The text of every record, exactly as given and with no pictures, should be your output.

BEGIN DATA FOR THIS EXERCISE

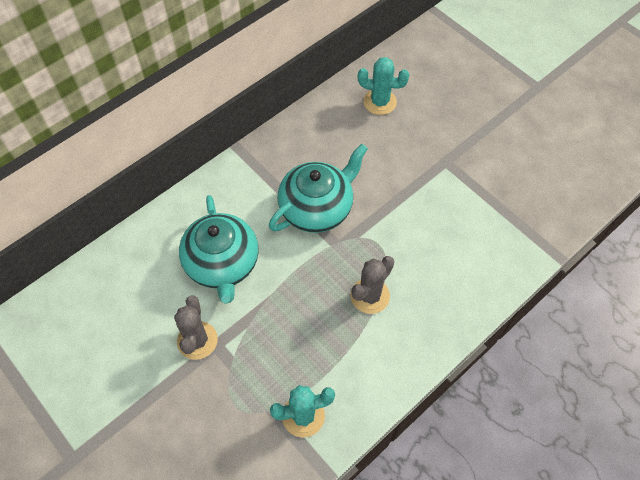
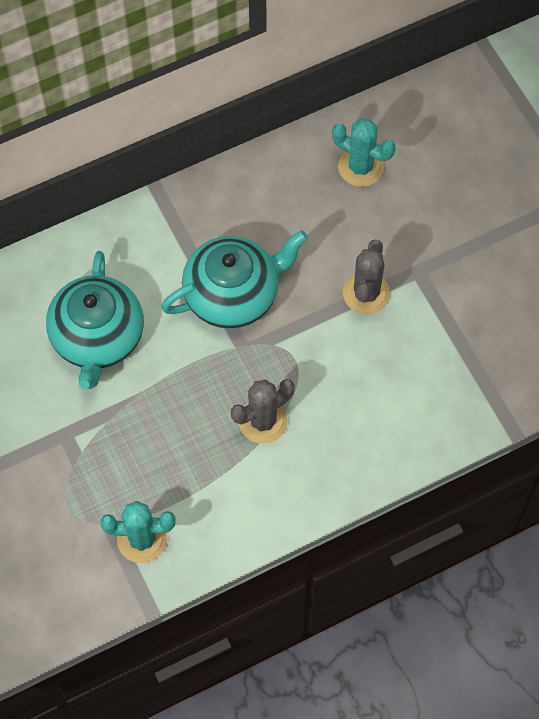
camera: 15 degrees right, 5 degrees up
(197, 340) = (44, 423): grey cactus -> grey cactus (366, 293)

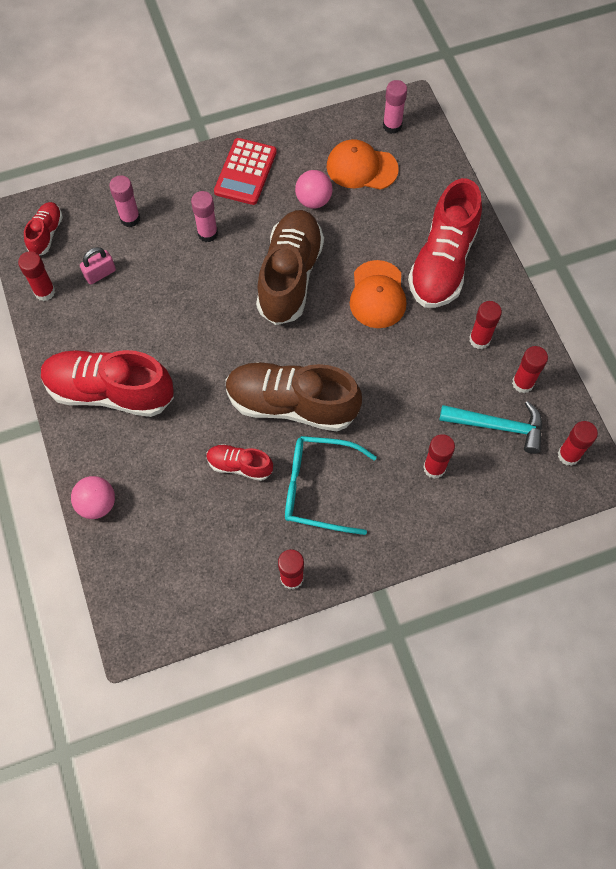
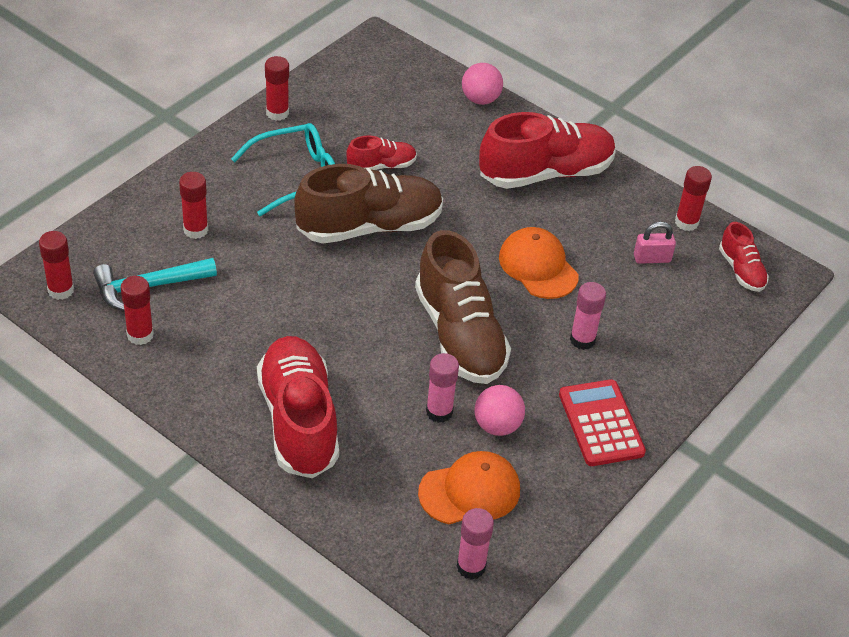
camera: 145 degrees right, 20 degrees down
(100, 274) = (652, 258): pink padlock -> pink padlock turned 60 degrees clockwise
(130, 218) = (676, 320): pink glue stick -> pink glue stick (439, 412)
(377, 295) = (351, 356): orange cap -> orange cap (538, 266)
(479, 340) = (210, 357): red glue stick -> none

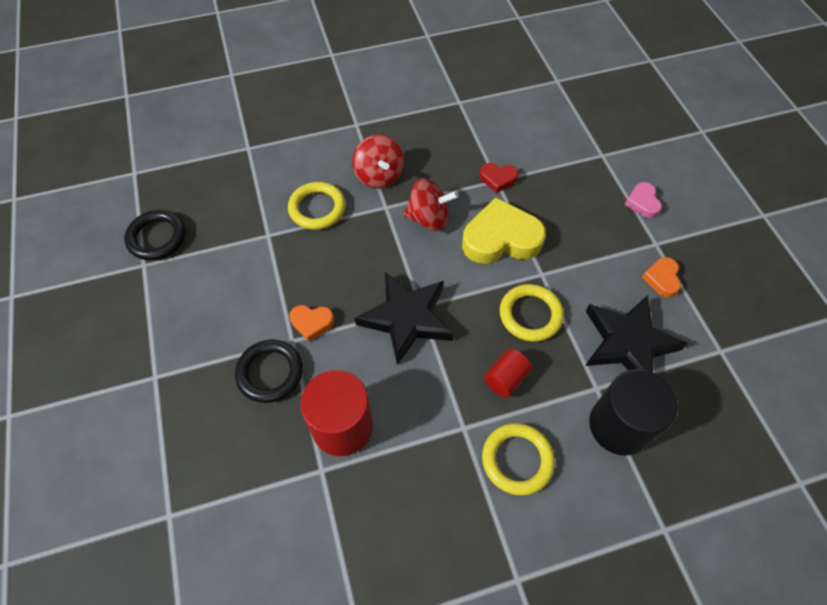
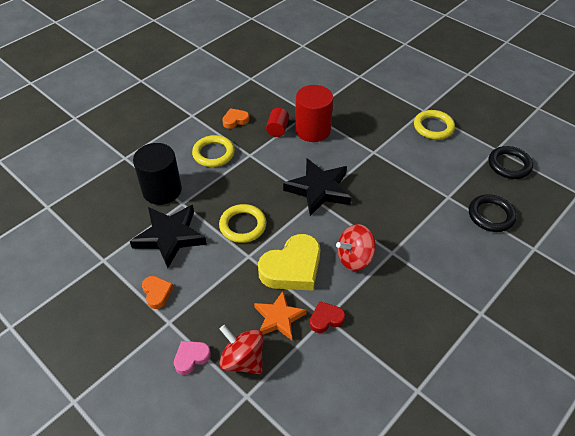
camera: 150 degrees right, 10 degrees down
(270, 373) = (370, 134): black ring -> black ring (491, 215)
(312, 323) = (371, 164): orange heart -> orange heart (235, 120)
(317, 208) = (436, 228): yellow ring -> yellow ring (433, 127)
(379, 176) = (419, 274): red spinning top -> red spinning top (243, 360)
(505, 379) = (239, 185): red cylinder -> red cylinder (277, 129)
(542, 199) = (279, 318): none -> orange star
(642, 203) = (191, 358): pink heart -> pink heart turned 90 degrees counterclockwise

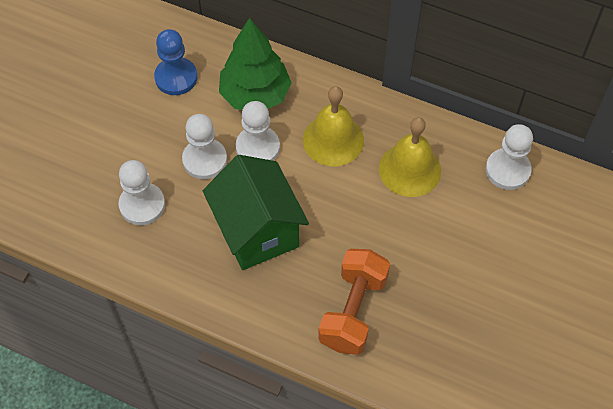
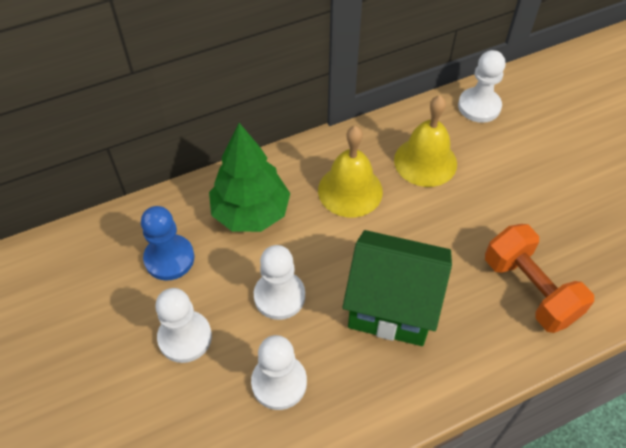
camera: 50 degrees left, 5 degrees down
(257, 147) = (306, 247): white pawn -> white pawn (185, 337)

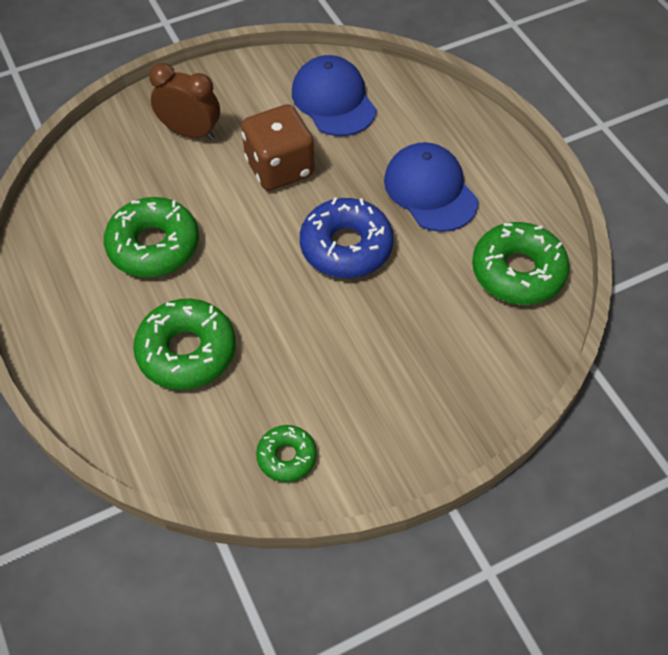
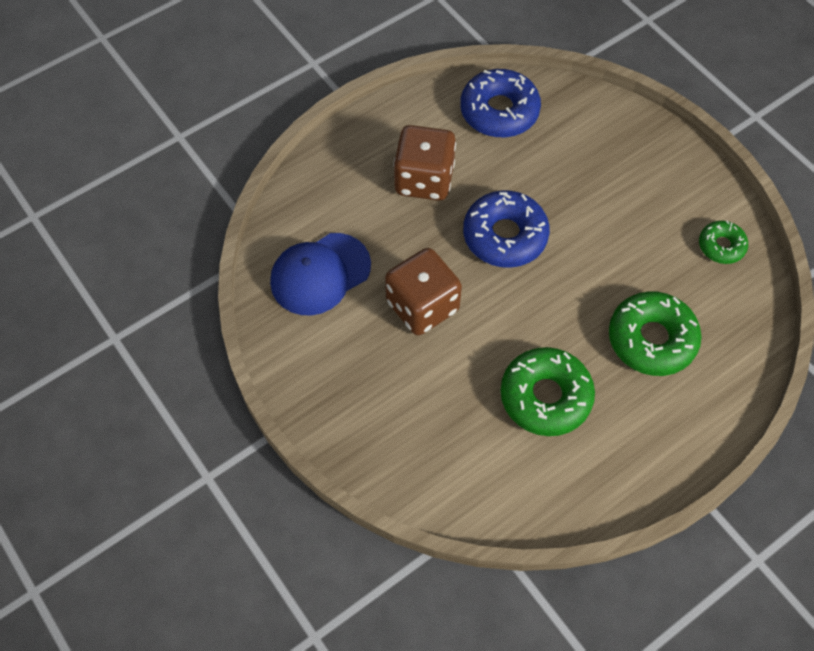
camera: 100 degrees left, 5 degrees up
(190, 132) = (390, 399): brown clock -> none
(430, 190) = (424, 180): blue cap -> brown dice
(518, 272) = (499, 111): green donut -> blue donut

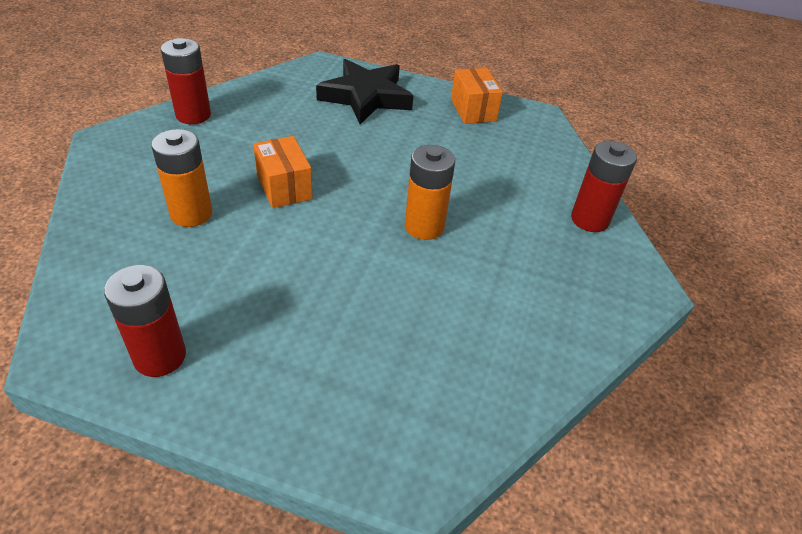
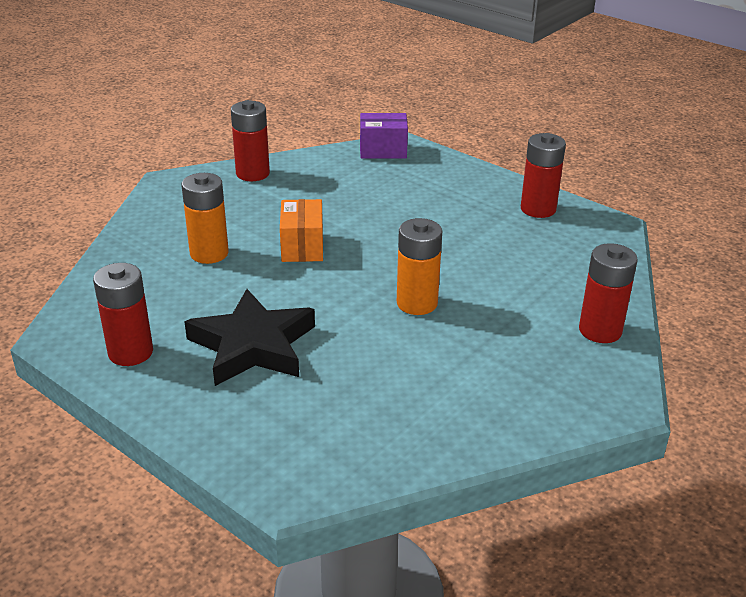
camera: 25 degrees right, 10 degrees down
(308, 72) = (383, 150): none -> purple box
(366, 97) = (429, 181): black star -> black star (252, 345)
(473, 110) = (538, 209): orange box -> red battery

END DATA FOR THIS EXERCISE

# FINISHED EXERCISE
camera: 15 degrees right, 5 degrees up
(197, 340) = (44, 423): grey cactus -> grey cactus (366, 293)

camera: 145 degrees right, 20 degrees down
(100, 274) = (652, 258): pink padlock -> pink padlock turned 60 degrees clockwise
(130, 218) = (676, 320): pink glue stick -> pink glue stick (439, 412)
(377, 295) = (351, 356): orange cap -> orange cap (538, 266)
(479, 340) = (210, 357): red glue stick -> none

camera: 150 degrees right, 10 degrees down
(270, 373) = (370, 134): black ring -> black ring (491, 215)
(312, 323) = (371, 164): orange heart -> orange heart (235, 120)
(317, 208) = (436, 228): yellow ring -> yellow ring (433, 127)
(379, 176) = (419, 274): red spinning top -> red spinning top (243, 360)
(505, 379) = (239, 185): red cylinder -> red cylinder (277, 129)
(542, 199) = (279, 318): none -> orange star
(642, 203) = (191, 358): pink heart -> pink heart turned 90 degrees counterclockwise

camera: 50 degrees left, 5 degrees down
(257, 147) = (306, 247): white pawn -> white pawn (185, 337)

camera: 100 degrees left, 5 degrees up
(190, 132) = (390, 399): brown clock -> none
(430, 190) = (424, 180): blue cap -> brown dice
(518, 272) = (499, 111): green donut -> blue donut

camera: 25 degrees right, 10 degrees down
(308, 72) = (383, 150): none -> purple box
(366, 97) = (429, 181): black star -> black star (252, 345)
(473, 110) = (538, 209): orange box -> red battery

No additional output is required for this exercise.